Below this line is a set of entries; quote exactly the lines from the line that contains "green plate F4" to the line that contains "none -> yellow plate C11:E11 level 1", both lines included.

▬▬▬▬▬▬▬▬▬▬

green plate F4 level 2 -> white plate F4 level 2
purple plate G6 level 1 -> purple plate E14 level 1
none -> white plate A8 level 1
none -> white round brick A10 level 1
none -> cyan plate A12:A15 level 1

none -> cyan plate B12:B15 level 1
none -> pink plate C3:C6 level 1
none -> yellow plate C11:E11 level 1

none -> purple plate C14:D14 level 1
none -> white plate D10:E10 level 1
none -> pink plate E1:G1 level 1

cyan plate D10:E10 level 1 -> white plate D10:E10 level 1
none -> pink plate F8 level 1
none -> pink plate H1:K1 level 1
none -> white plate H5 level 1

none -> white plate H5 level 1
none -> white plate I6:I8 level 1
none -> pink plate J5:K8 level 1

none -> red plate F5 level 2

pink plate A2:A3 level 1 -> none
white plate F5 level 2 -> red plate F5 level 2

▬▬▬▬▬▬▬▬▬▬

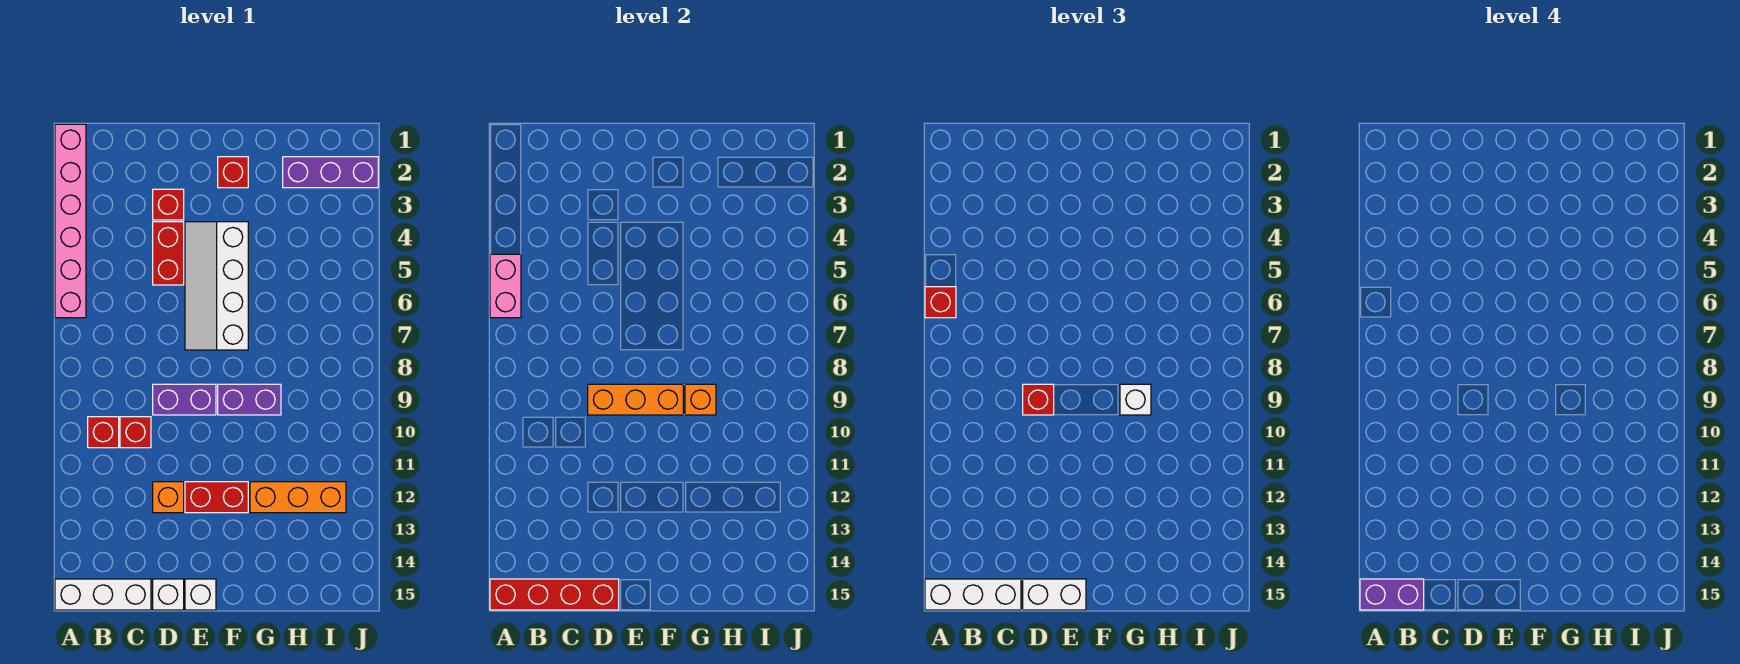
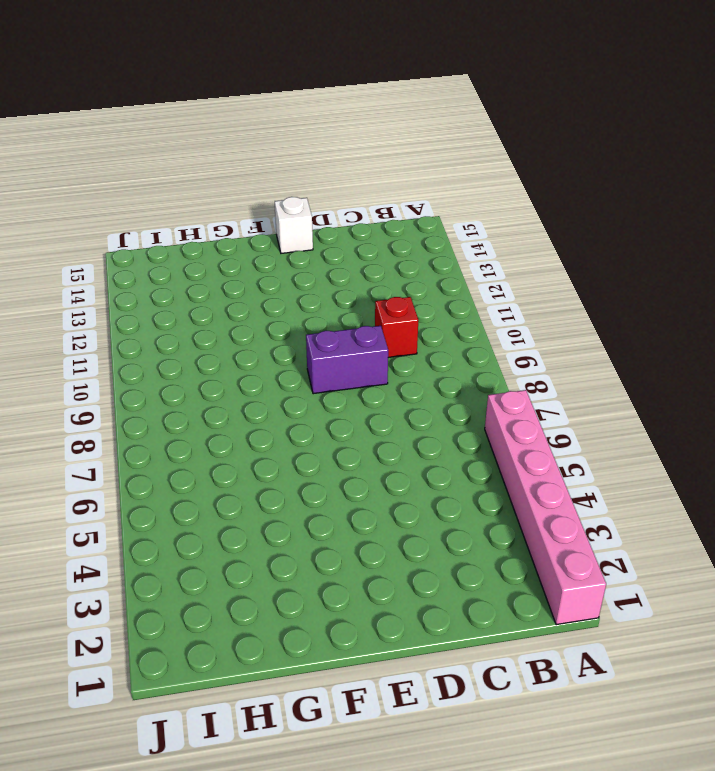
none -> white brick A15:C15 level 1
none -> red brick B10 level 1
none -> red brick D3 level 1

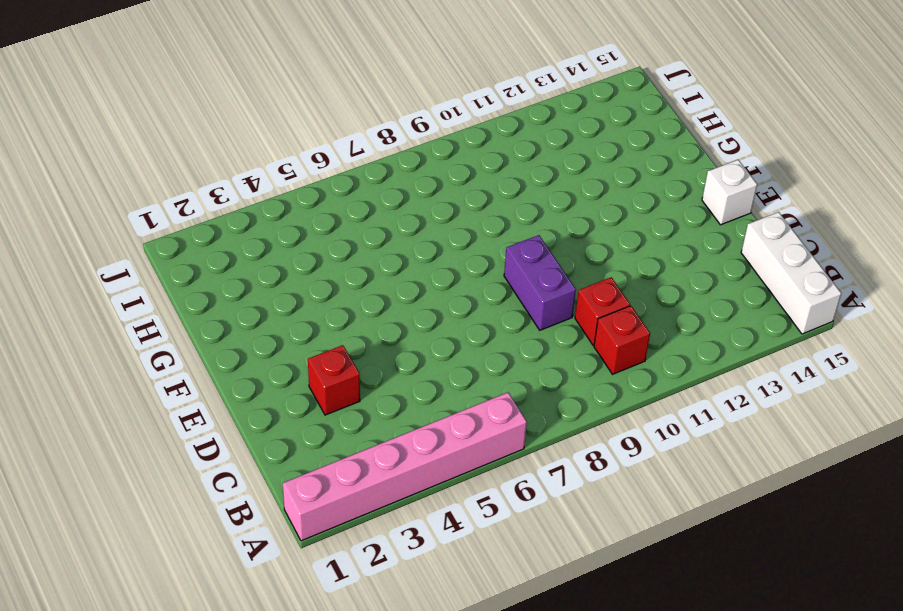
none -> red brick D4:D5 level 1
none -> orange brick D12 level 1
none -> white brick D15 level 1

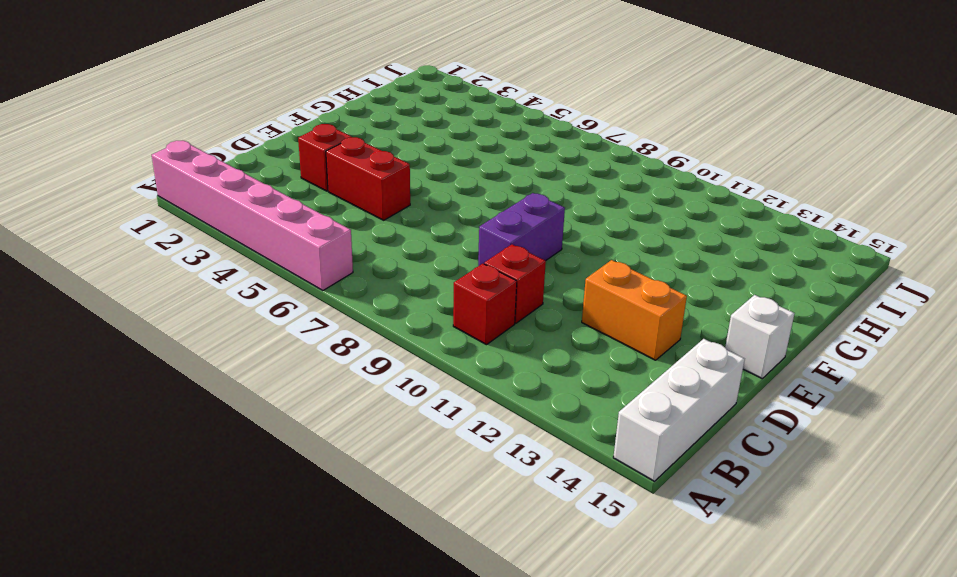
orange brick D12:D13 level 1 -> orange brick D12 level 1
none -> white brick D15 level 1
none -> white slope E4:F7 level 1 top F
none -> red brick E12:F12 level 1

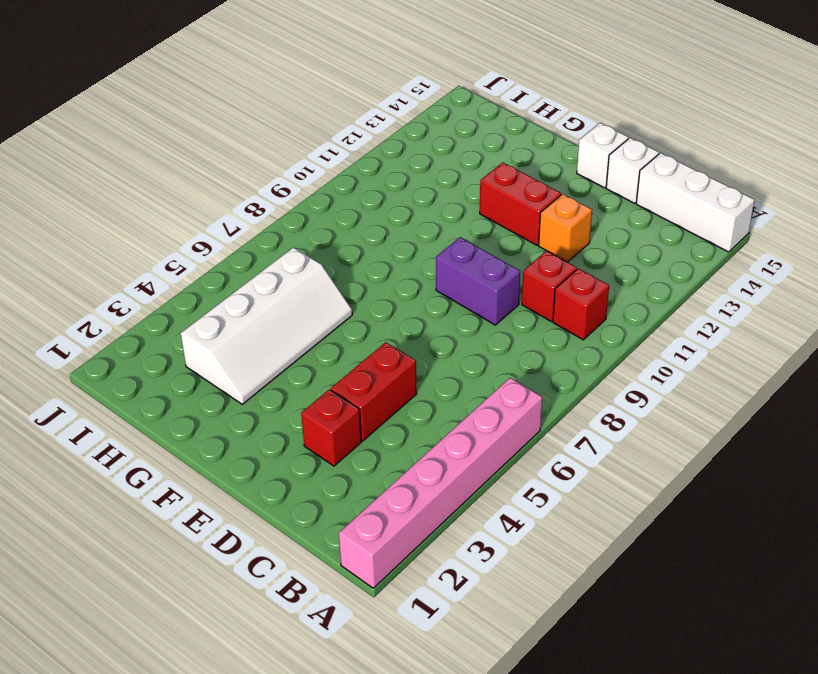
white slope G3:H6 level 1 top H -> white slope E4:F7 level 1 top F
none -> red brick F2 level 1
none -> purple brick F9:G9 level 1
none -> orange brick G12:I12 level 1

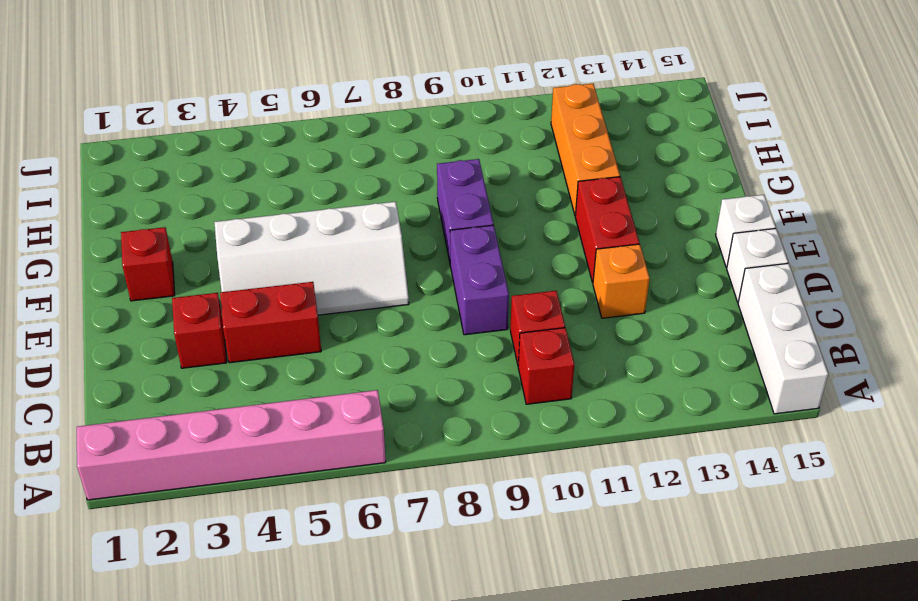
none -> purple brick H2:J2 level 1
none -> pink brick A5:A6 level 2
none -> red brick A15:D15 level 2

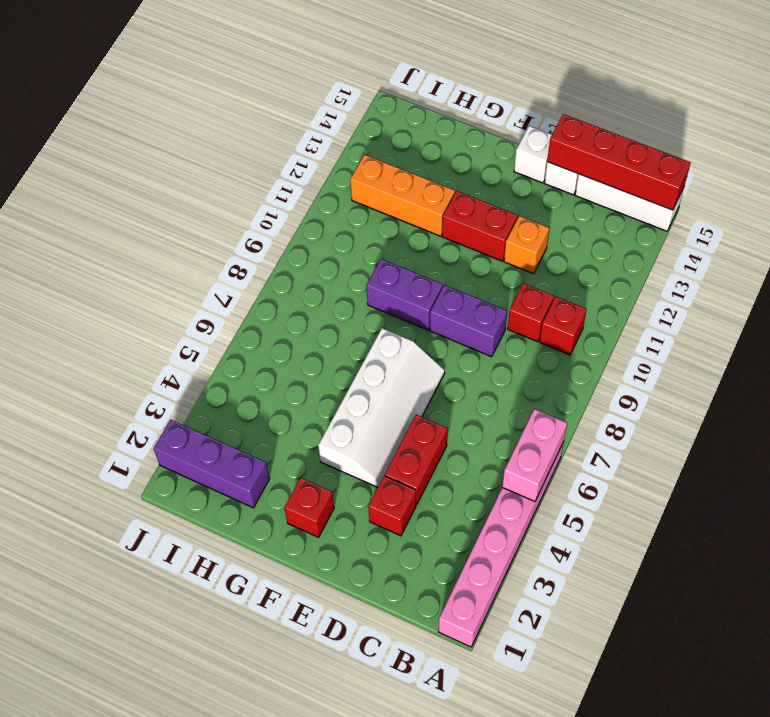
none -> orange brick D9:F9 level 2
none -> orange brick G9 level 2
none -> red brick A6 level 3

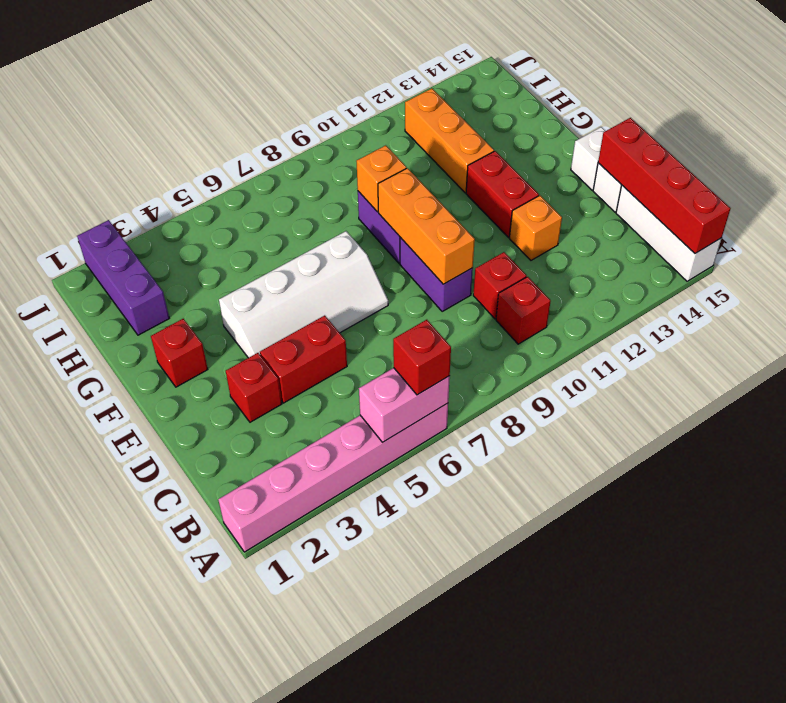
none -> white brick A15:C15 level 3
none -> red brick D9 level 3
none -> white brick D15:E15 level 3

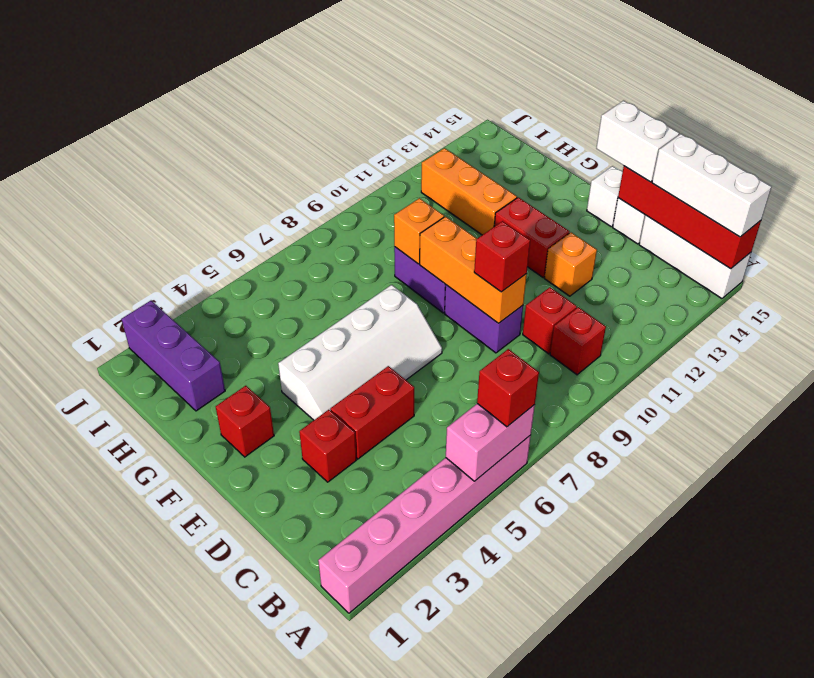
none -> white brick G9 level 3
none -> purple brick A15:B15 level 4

▬▬▬▬▬▬▬▬▬▬

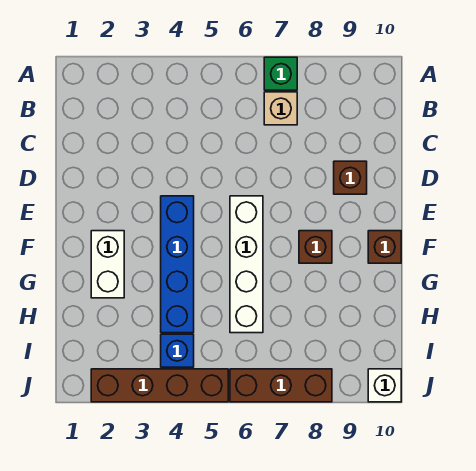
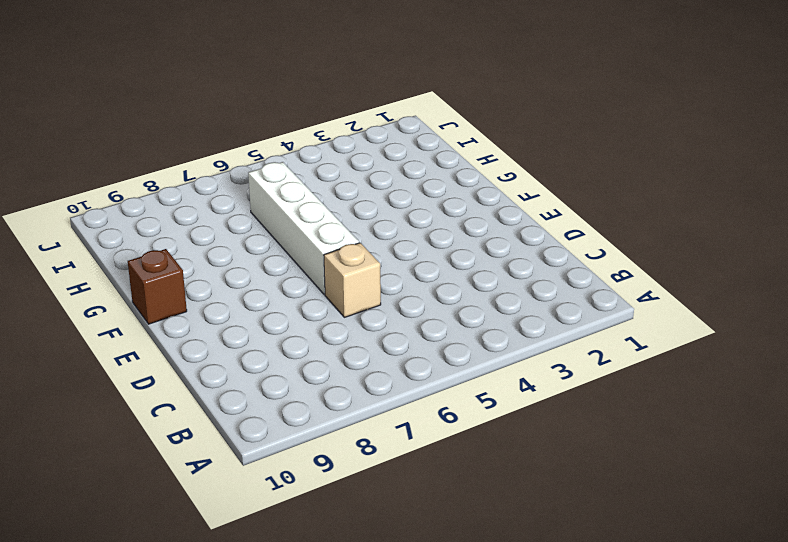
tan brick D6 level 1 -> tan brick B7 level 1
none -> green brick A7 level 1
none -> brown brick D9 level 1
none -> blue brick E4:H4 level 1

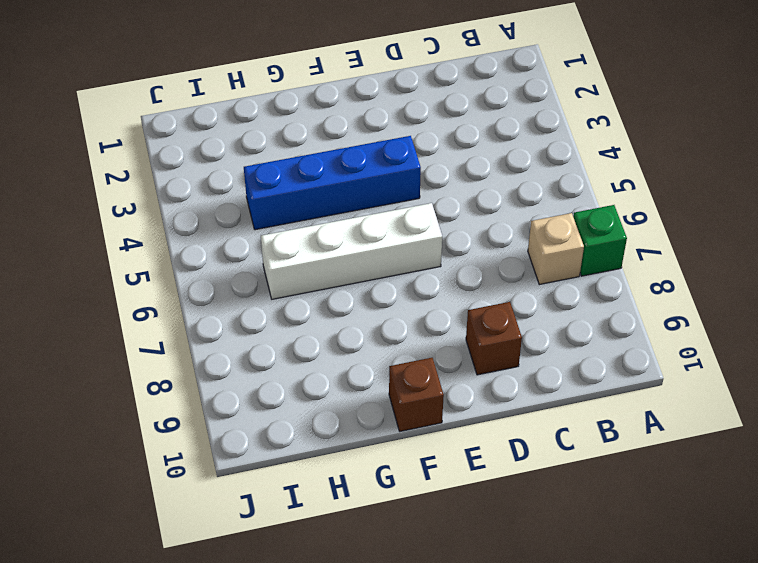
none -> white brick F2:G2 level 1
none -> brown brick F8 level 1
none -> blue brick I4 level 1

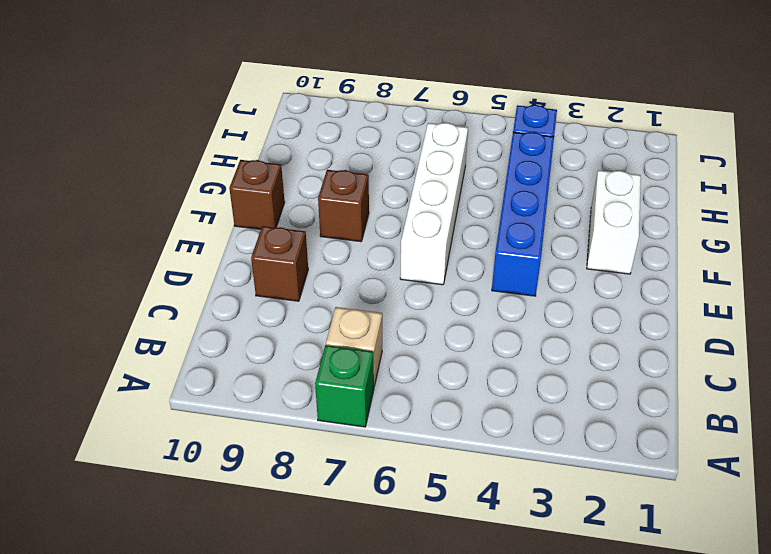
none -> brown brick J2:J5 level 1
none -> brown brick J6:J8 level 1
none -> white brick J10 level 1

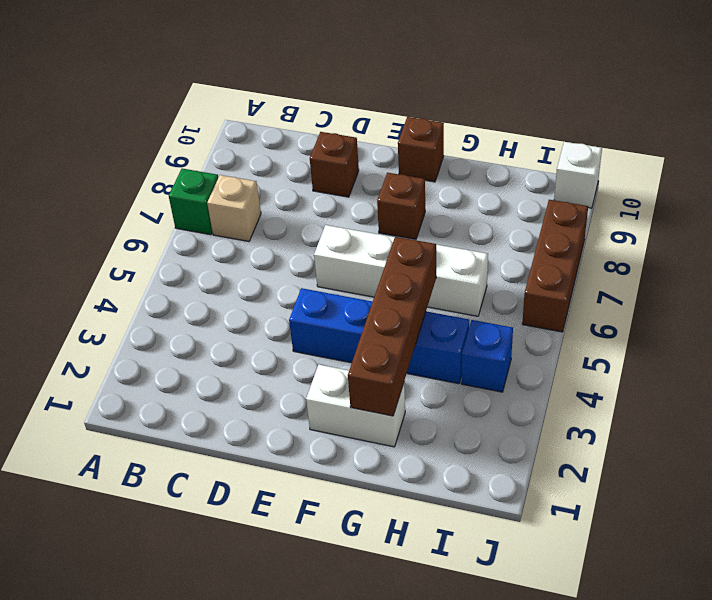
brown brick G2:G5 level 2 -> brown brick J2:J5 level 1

▬▬▬▬▬▬▬▬▬▬

Your response »
green plate F4 level 2 -> white plate F4 level 2
purple plate G6 level 1 -> purple plate E14 level 1
none -> white plate A8 level 1
none -> white round brick A10 level 1
none -> cyan plate A12:A15 level 1

none -> cyan plate B12:B15 level 1
none -> pink plate C3:C6 level 1
none -> yellow plate C11:E11 level 1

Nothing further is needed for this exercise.